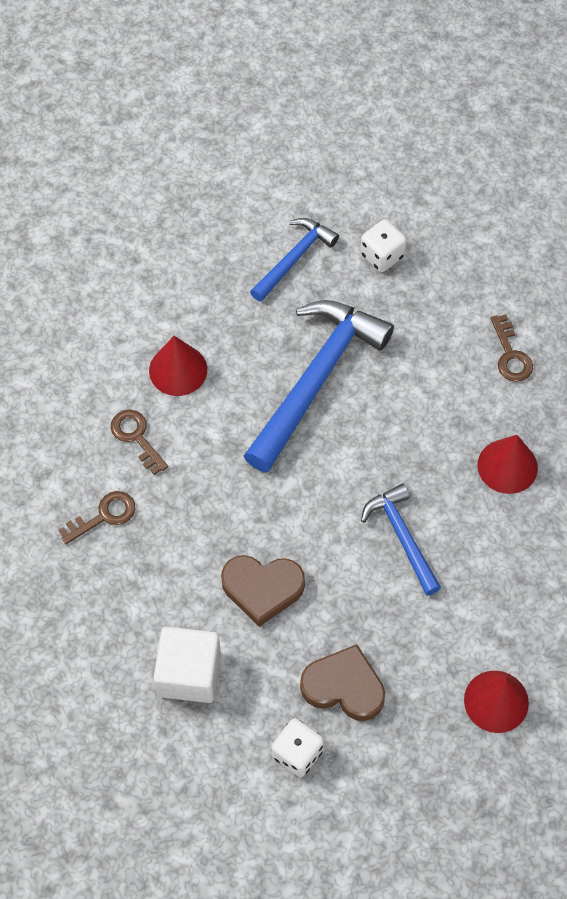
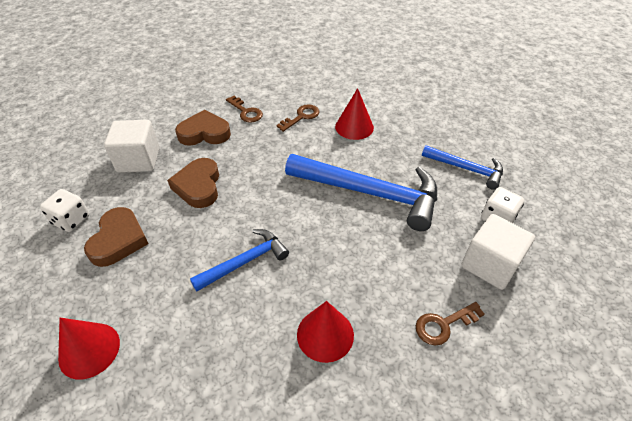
camera: 80 degrees right, 15 degrees down
(144, 579) = (204, 133): none -> brown heart
(445, 287) = (490, 264): none -> white cube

## Work order:
Each line from the one that contains "(144, 579) = (204, 133): none -> brown heart" to the end of the data should be set down exactly, both ends included.

## Expected output:
(144, 579) = (204, 133): none -> brown heart
(445, 287) = (490, 264): none -> white cube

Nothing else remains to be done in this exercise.